**Dataset excerpts**
- Opening Delimiter -

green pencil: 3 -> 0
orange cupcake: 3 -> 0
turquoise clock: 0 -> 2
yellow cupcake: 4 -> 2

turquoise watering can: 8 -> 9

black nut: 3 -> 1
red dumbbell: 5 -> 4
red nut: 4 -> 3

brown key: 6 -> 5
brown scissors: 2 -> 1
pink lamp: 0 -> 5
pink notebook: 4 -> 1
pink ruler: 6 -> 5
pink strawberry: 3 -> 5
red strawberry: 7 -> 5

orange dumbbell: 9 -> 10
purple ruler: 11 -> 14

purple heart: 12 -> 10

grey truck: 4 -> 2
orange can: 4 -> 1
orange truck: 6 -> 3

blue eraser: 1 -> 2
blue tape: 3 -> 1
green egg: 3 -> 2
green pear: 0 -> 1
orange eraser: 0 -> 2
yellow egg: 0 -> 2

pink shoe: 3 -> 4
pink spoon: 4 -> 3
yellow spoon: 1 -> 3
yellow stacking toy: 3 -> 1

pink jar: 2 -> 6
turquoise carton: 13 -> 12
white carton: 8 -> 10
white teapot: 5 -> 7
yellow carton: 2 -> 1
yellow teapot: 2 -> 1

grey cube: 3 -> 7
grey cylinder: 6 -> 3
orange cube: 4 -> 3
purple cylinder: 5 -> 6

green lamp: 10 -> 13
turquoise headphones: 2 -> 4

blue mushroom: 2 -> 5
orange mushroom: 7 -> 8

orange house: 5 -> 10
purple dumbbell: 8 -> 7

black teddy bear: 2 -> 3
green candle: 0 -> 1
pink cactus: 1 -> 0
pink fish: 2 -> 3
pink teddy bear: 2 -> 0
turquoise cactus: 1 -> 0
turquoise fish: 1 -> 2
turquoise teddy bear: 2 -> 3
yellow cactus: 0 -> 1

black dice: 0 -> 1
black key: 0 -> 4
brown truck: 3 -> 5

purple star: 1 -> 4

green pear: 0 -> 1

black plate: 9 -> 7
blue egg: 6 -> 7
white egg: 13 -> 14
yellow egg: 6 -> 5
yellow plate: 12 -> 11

- Closing Delimiter -

**What the task asks**
The answer must be all of the entries, restated exactly.

**Expected answer**
green pencil: 3 -> 0
orange cupcake: 3 -> 0
turquoise clock: 0 -> 2
yellow cupcake: 4 -> 2

turquoise watering can: 8 -> 9

black nut: 3 -> 1
red dumbbell: 5 -> 4
red nut: 4 -> 3

brown key: 6 -> 5
brown scissors: 2 -> 1
pink lamp: 0 -> 5
pink notebook: 4 -> 1
pink ruler: 6 -> 5
pink strawberry: 3 -> 5
red strawberry: 7 -> 5

orange dumbbell: 9 -> 10
purple ruler: 11 -> 14

purple heart: 12 -> 10

grey truck: 4 -> 2
orange can: 4 -> 1
orange truck: 6 -> 3

blue eraser: 1 -> 2
blue tape: 3 -> 1
green egg: 3 -> 2
green pear: 0 -> 1
orange eraser: 0 -> 2
yellow egg: 0 -> 2

pink shoe: 3 -> 4
pink spoon: 4 -> 3
yellow spoon: 1 -> 3
yellow stacking toy: 3 -> 1

pink jar: 2 -> 6
turquoise carton: 13 -> 12
white carton: 8 -> 10
white teapot: 5 -> 7
yellow carton: 2 -> 1
yellow teapot: 2 -> 1

grey cube: 3 -> 7
grey cylinder: 6 -> 3
orange cube: 4 -> 3
purple cylinder: 5 -> 6

green lamp: 10 -> 13
turquoise headphones: 2 -> 4

blue mushroom: 2 -> 5
orange mushroom: 7 -> 8

orange house: 5 -> 10
purple dumbbell: 8 -> 7

black teddy bear: 2 -> 3
green candle: 0 -> 1
pink cactus: 1 -> 0
pink fish: 2 -> 3
pink teddy bear: 2 -> 0
turquoise cactus: 1 -> 0
turquoise fish: 1 -> 2
turquoise teddy bear: 2 -> 3
yellow cactus: 0 -> 1

black dice: 0 -> 1
black key: 0 -> 4
brown truck: 3 -> 5

purple star: 1 -> 4

green pear: 0 -> 1

black plate: 9 -> 7
blue egg: 6 -> 7
white egg: 13 -> 14
yellow egg: 6 -> 5
yellow plate: 12 -> 11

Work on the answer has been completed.